DATA FOR ANALYSIS.
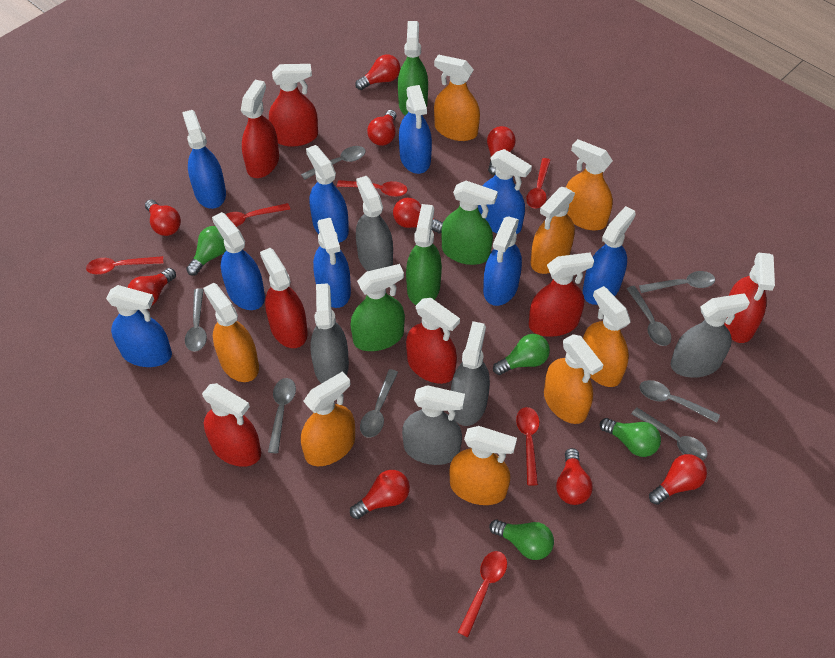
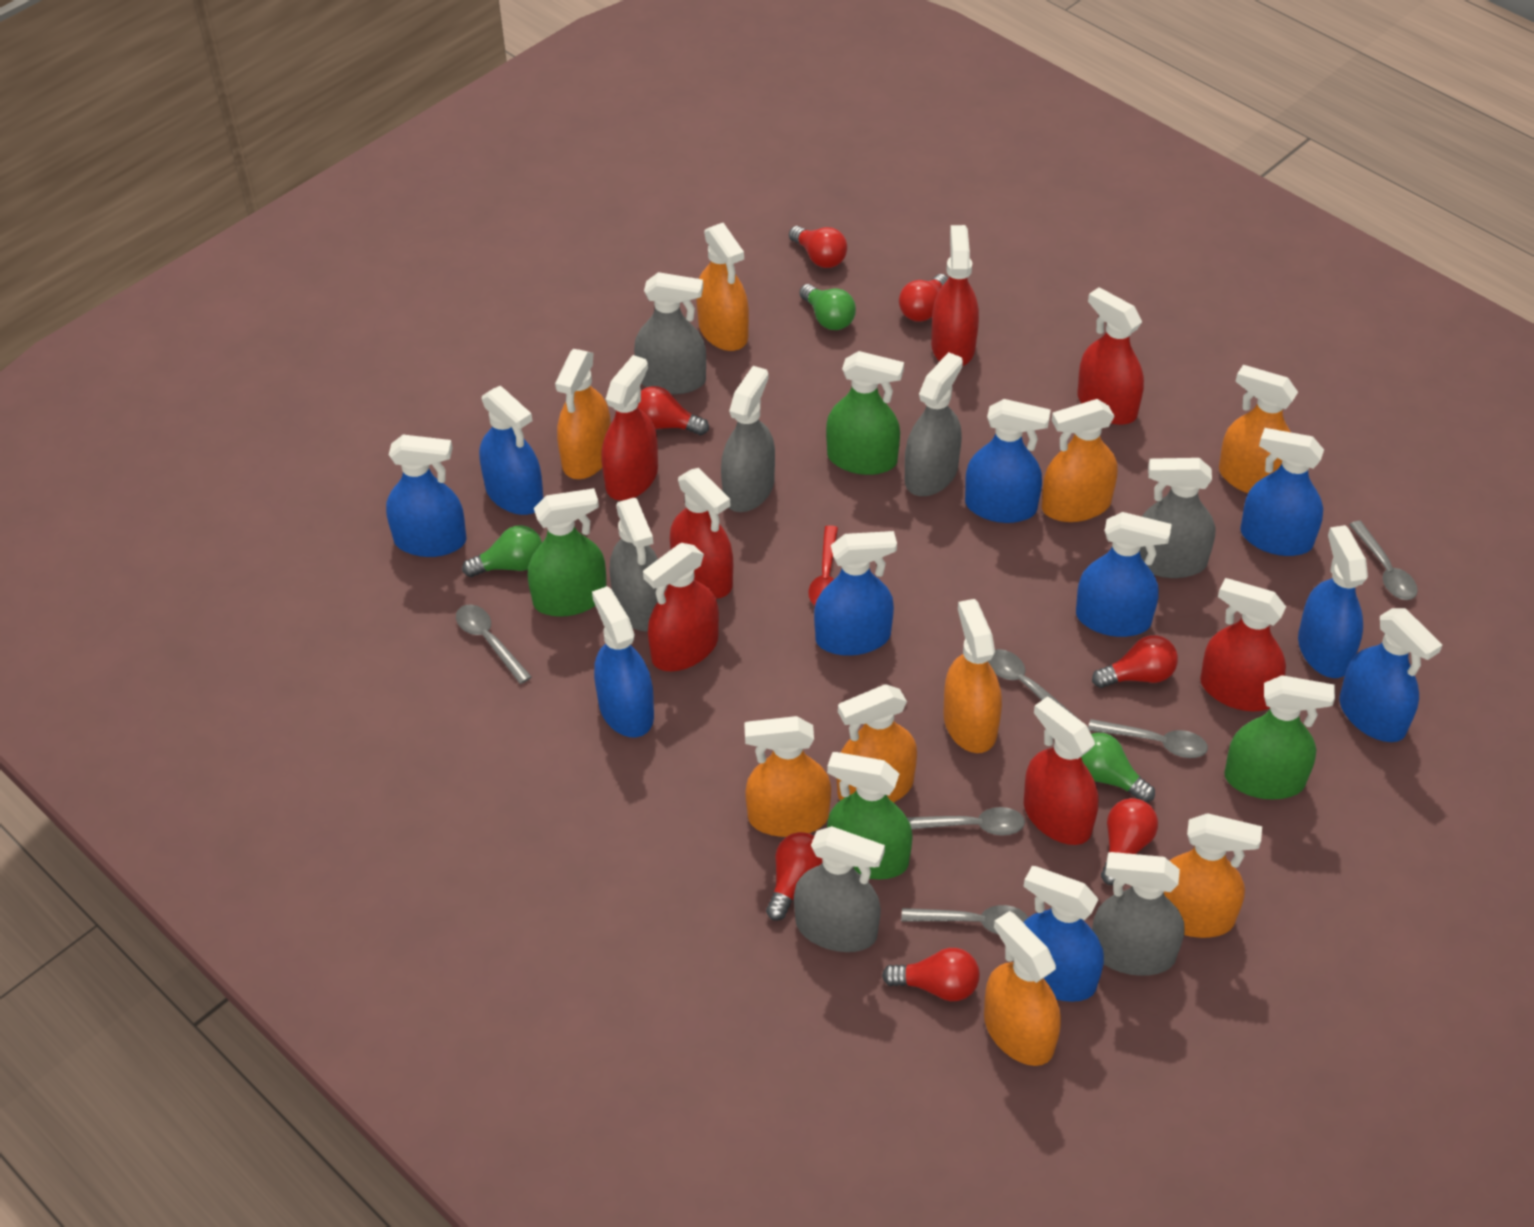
blue spray bottle: 9 -> 10
green light bulb: 4 -> 3
grey spoon: 8 -> 6
grey spray bottle: 5 -> 7
orange spray bottle: 8 -> 9
red light bulb: 9 -> 7
red spoon: 6 -> 1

TASK GOAL.
Set down the records in full and exactly. Do not carry over any image.

RESPONSE BOX.
blue spray bottle: 9 -> 10
green light bulb: 4 -> 3
grey spoon: 8 -> 6
grey spray bottle: 5 -> 7
orange spray bottle: 8 -> 9
red light bulb: 9 -> 7
red spoon: 6 -> 1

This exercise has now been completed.